Given data: Begin

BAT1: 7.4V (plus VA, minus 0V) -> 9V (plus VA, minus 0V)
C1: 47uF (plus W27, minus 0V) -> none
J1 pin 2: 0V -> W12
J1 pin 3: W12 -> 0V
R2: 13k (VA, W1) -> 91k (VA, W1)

Given data: End
Given data: Begin

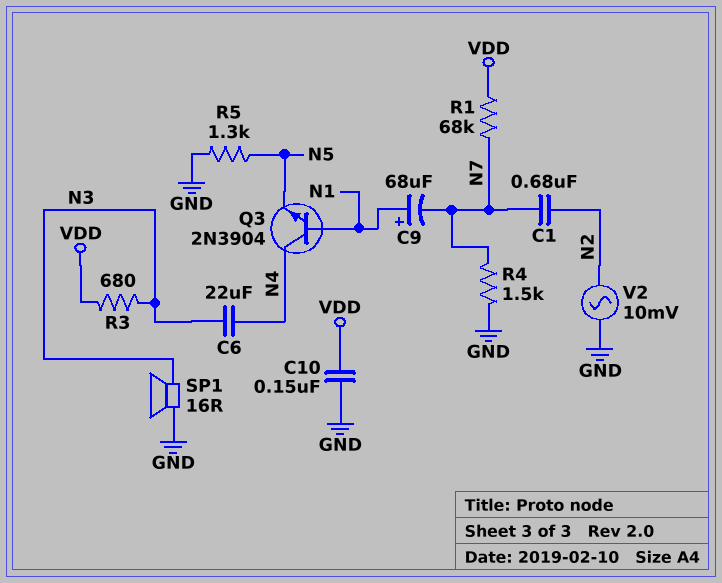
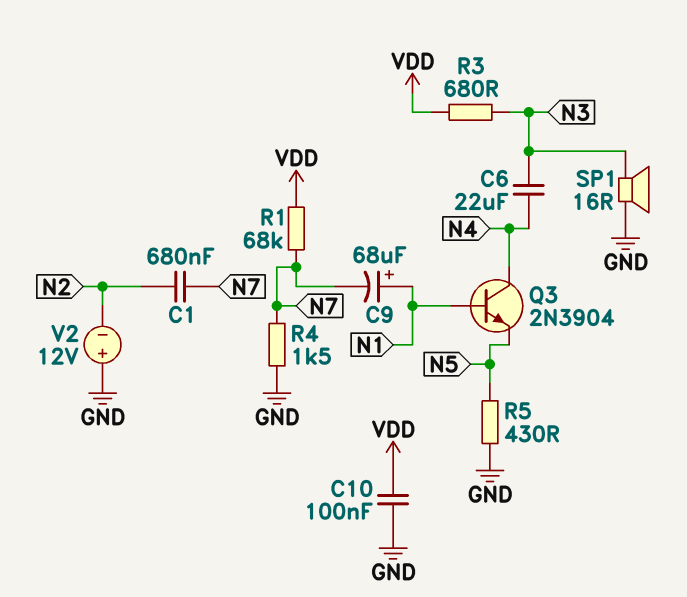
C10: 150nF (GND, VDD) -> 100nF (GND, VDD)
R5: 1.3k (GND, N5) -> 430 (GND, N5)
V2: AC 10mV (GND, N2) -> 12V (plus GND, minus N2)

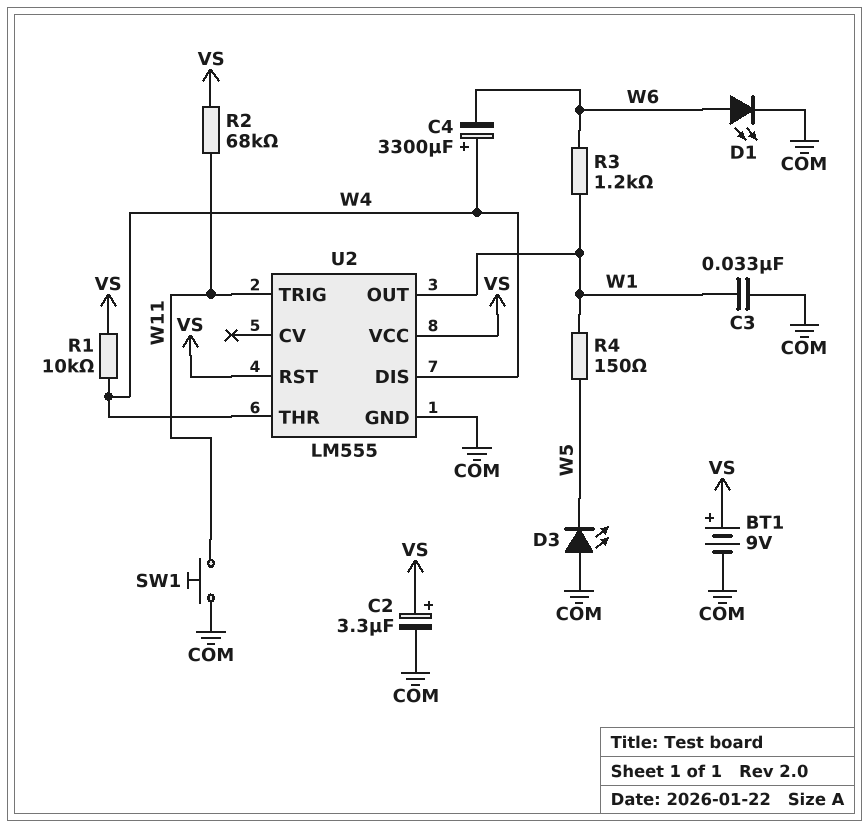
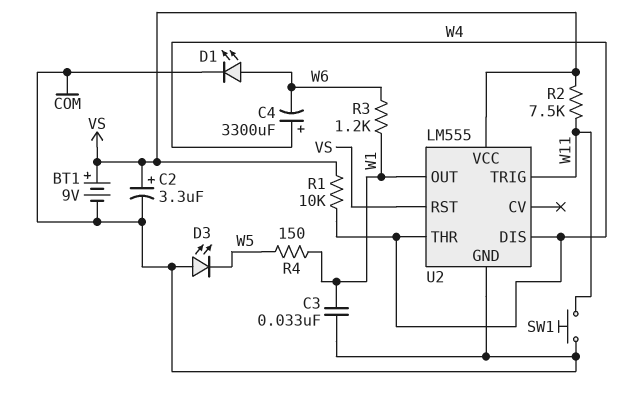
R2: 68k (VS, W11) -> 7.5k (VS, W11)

Given data: End
Given data: Begin

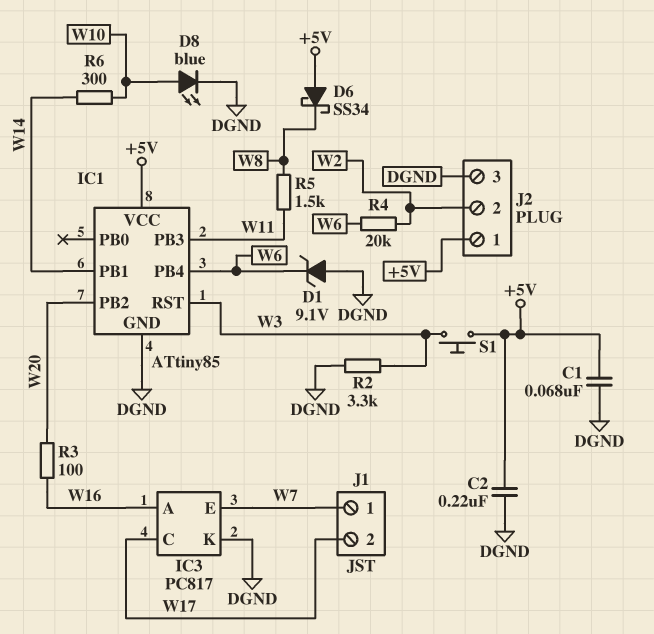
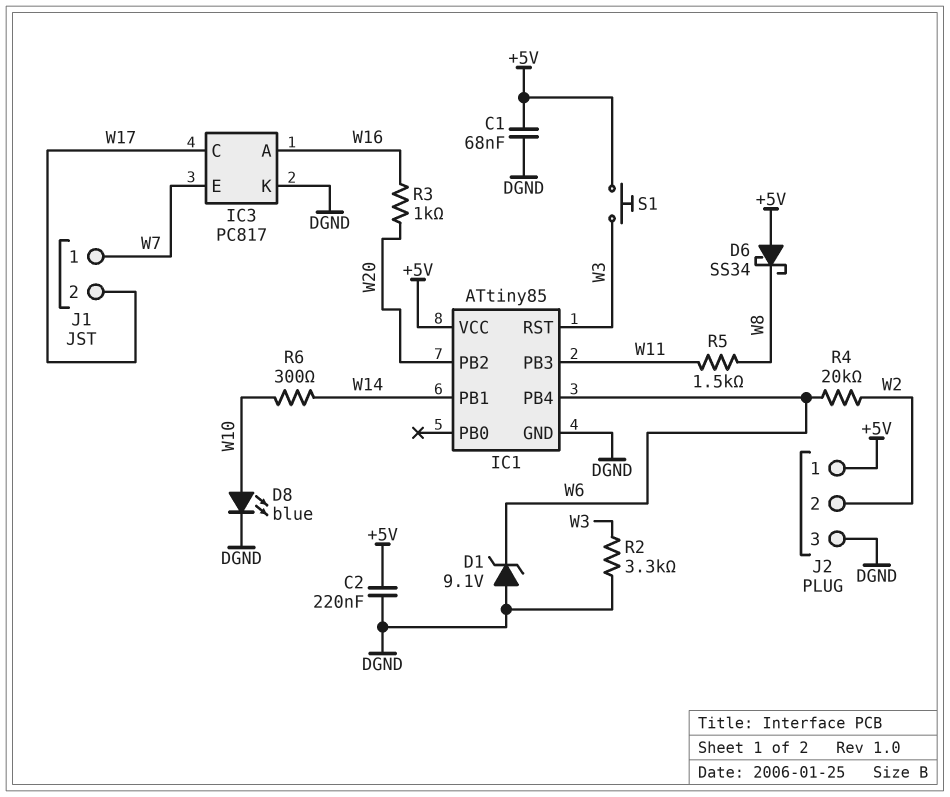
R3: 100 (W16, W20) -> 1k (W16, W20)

Given data: End

## Exercise description
Show every line of the material above in which "minus" is present.

## Result of the task
BAT1: 7.4V (plus VA, minus 0V) -> 9V (plus VA, minus 0V)
C1: 47uF (plus W27, minus 0V) -> none
V2: AC 10mV (GND, N2) -> 12V (plus GND, minus N2)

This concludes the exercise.